▸ TASK ITEM: Would you retype every line below without changing anything?

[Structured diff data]
######
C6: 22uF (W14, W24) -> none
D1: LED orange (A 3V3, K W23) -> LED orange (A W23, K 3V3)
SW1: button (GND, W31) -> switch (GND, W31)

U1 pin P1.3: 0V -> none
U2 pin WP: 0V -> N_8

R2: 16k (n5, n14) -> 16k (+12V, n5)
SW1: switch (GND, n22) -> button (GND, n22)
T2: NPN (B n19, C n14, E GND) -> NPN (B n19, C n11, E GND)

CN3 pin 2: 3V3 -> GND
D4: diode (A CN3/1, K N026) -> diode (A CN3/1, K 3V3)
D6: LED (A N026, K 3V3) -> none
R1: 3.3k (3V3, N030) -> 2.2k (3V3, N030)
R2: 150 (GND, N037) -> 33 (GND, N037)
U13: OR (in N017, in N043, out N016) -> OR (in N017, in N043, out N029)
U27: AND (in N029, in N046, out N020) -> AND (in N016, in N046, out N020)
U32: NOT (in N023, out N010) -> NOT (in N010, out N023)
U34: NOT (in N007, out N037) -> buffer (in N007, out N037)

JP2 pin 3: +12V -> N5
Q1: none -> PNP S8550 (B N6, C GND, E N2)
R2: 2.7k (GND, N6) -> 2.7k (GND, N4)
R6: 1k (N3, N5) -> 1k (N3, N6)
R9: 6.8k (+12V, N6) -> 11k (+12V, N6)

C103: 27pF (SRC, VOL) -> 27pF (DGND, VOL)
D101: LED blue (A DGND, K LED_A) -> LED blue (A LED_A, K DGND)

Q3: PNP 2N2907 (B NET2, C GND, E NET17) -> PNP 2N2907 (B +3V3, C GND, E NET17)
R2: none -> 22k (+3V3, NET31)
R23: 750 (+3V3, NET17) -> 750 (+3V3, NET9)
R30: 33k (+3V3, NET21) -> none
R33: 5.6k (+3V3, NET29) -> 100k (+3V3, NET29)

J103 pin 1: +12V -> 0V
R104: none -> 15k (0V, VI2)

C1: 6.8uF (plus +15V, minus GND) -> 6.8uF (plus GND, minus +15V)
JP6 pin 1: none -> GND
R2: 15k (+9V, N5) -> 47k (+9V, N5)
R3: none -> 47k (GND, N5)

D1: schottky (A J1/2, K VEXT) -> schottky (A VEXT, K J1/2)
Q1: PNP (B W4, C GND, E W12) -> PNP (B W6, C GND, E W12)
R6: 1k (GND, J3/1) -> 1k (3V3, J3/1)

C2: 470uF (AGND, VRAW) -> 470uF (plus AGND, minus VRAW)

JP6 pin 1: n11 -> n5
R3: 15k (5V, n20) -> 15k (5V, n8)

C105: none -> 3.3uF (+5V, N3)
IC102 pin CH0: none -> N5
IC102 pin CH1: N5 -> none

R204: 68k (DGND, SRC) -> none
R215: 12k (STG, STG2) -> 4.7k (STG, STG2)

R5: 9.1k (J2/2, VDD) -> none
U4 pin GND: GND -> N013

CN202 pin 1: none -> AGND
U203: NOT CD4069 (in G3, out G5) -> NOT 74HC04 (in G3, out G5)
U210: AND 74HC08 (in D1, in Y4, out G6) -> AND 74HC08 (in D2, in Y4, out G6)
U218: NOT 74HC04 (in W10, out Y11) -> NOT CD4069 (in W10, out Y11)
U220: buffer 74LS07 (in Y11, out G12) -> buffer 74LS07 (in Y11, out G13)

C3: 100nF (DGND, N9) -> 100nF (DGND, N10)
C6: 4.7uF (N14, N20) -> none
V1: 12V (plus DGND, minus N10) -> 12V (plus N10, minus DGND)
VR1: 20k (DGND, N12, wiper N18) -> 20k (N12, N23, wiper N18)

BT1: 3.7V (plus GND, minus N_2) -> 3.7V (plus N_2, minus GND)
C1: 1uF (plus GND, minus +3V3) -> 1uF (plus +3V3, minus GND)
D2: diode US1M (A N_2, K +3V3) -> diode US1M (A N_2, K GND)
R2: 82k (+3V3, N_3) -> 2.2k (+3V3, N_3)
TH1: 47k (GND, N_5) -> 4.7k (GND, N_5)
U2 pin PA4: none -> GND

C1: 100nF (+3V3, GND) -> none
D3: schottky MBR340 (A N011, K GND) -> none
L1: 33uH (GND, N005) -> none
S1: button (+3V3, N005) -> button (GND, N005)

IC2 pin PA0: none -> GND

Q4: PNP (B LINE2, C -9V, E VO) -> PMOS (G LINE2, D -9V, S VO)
######
▸ ANSWER BOX:
C6: 22uF (W14, W24) -> none
D1: LED orange (A 3V3, K W23) -> LED orange (A W23, K 3V3)
SW1: button (GND, W31) -> switch (GND, W31)

U1 pin P1.3: 0V -> none
U2 pin WP: 0V -> N_8

R2: 16k (n5, n14) -> 16k (+12V, n5)
SW1: switch (GND, n22) -> button (GND, n22)
T2: NPN (B n19, C n14, E GND) -> NPN (B n19, C n11, E GND)

CN3 pin 2: 3V3 -> GND
D4: diode (A CN3/1, K N026) -> diode (A CN3/1, K 3V3)
D6: LED (A N026, K 3V3) -> none
R1: 3.3k (3V3, N030) -> 2.2k (3V3, N030)
R2: 150 (GND, N037) -> 33 (GND, N037)
U13: OR (in N017, in N043, out N016) -> OR (in N017, in N043, out N029)
U27: AND (in N029, in N046, out N020) -> AND (in N016, in N046, out N020)
U32: NOT (in N023, out N010) -> NOT (in N010, out N023)
U34: NOT (in N007, out N037) -> buffer (in N007, out N037)

JP2 pin 3: +12V -> N5
Q1: none -> PNP S8550 (B N6, C GND, E N2)
R2: 2.7k (GND, N6) -> 2.7k (GND, N4)
R6: 1k (N3, N5) -> 1k (N3, N6)
R9: 6.8k (+12V, N6) -> 11k (+12V, N6)

C103: 27pF (SRC, VOL) -> 27pF (DGND, VOL)
D101: LED blue (A DGND, K LED_A) -> LED blue (A LED_A, K DGND)

Q3: PNP 2N2907 (B NET2, C GND, E NET17) -> PNP 2N2907 (B +3V3, C GND, E NET17)
R2: none -> 22k (+3V3, NET31)
R23: 750 (+3V3, NET17) -> 750 (+3V3, NET9)
R30: 33k (+3V3, NET21) -> none
R33: 5.6k (+3V3, NET29) -> 100k (+3V3, NET29)

J103 pin 1: +12V -> 0V
R104: none -> 15k (0V, VI2)

C1: 6.8uF (plus +15V, minus GND) -> 6.8uF (plus GND, minus +15V)
JP6 pin 1: none -> GND
R2: 15k (+9V, N5) -> 47k (+9V, N5)
R3: none -> 47k (GND, N5)

D1: schottky (A J1/2, K VEXT) -> schottky (A VEXT, K J1/2)
Q1: PNP (B W4, C GND, E W12) -> PNP (B W6, C GND, E W12)
R6: 1k (GND, J3/1) -> 1k (3V3, J3/1)

C2: 470uF (AGND, VRAW) -> 470uF (plus AGND, minus VRAW)

JP6 pin 1: n11 -> n5
R3: 15k (5V, n20) -> 15k (5V, n8)

C105: none -> 3.3uF (+5V, N3)
IC102 pin CH0: none -> N5
IC102 pin CH1: N5 -> none

R204: 68k (DGND, SRC) -> none
R215: 12k (STG, STG2) -> 4.7k (STG, STG2)

R5: 9.1k (J2/2, VDD) -> none
U4 pin GND: GND -> N013

CN202 pin 1: none -> AGND
U203: NOT CD4069 (in G3, out G5) -> NOT 74HC04 (in G3, out G5)
U210: AND 74HC08 (in D1, in Y4, out G6) -> AND 74HC08 (in D2, in Y4, out G6)
U218: NOT 74HC04 (in W10, out Y11) -> NOT CD4069 (in W10, out Y11)
U220: buffer 74LS07 (in Y11, out G12) -> buffer 74LS07 (in Y11, out G13)

C3: 100nF (DGND, N9) -> 100nF (DGND, N10)
C6: 4.7uF (N14, N20) -> none
V1: 12V (plus DGND, minus N10) -> 12V (plus N10, minus DGND)
VR1: 20k (DGND, N12, wiper N18) -> 20k (N12, N23, wiper N18)

BT1: 3.7V (plus GND, minus N_2) -> 3.7V (plus N_2, minus GND)
C1: 1uF (plus GND, minus +3V3) -> 1uF (plus +3V3, minus GND)
D2: diode US1M (A N_2, K +3V3) -> diode US1M (A N_2, K GND)
R2: 82k (+3V3, N_3) -> 2.2k (+3V3, N_3)
TH1: 47k (GND, N_5) -> 4.7k (GND, N_5)
U2 pin PA4: none -> GND

C1: 100nF (+3V3, GND) -> none
D3: schottky MBR340 (A N011, K GND) -> none
L1: 33uH (GND, N005) -> none
S1: button (+3V3, N005) -> button (GND, N005)

IC2 pin PA0: none -> GND

Q4: PNP (B LINE2, C -9V, E VO) -> PMOS (G LINE2, D -9V, S VO)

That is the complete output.